*TASK DETAILS*.
Check every line of the following material for the word "brown", then say how many have it, with no other words.

━━━━━ RAW DATA

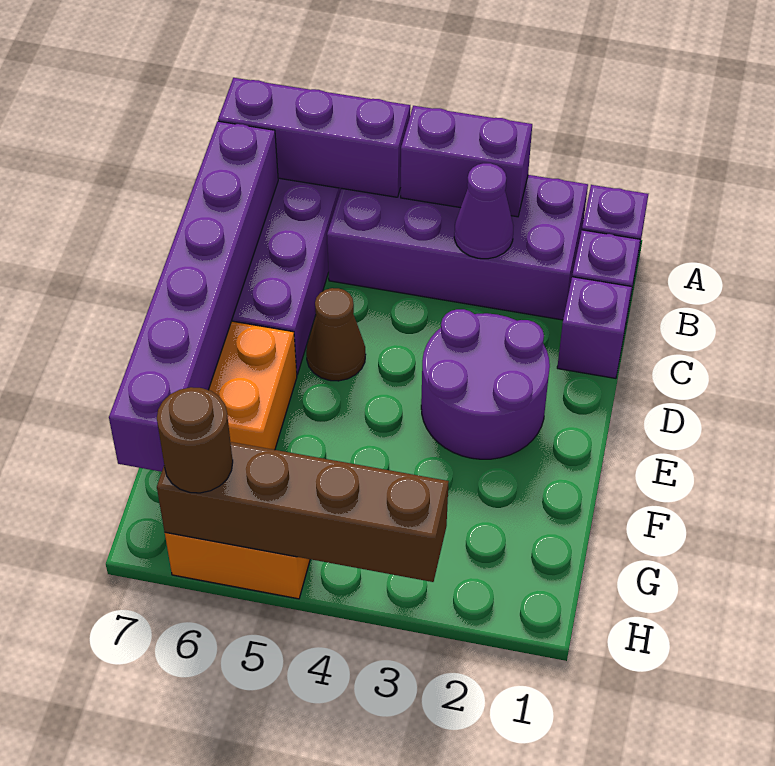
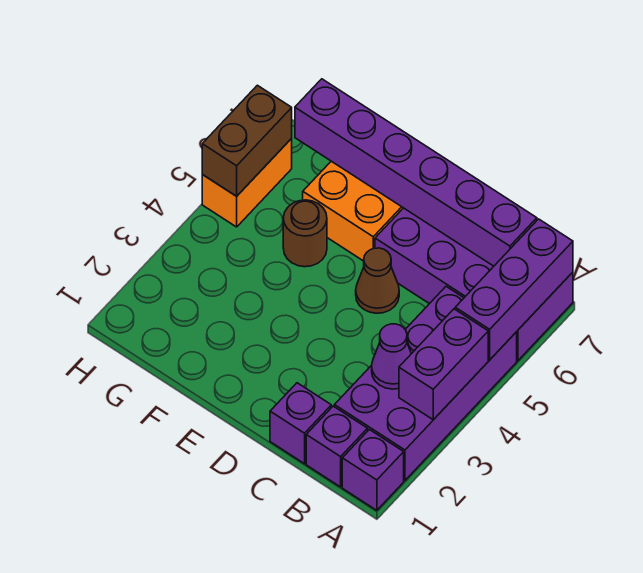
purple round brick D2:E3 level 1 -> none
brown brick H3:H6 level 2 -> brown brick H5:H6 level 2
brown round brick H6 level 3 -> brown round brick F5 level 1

━━━━━━━━━━

*OUTPUT*.
2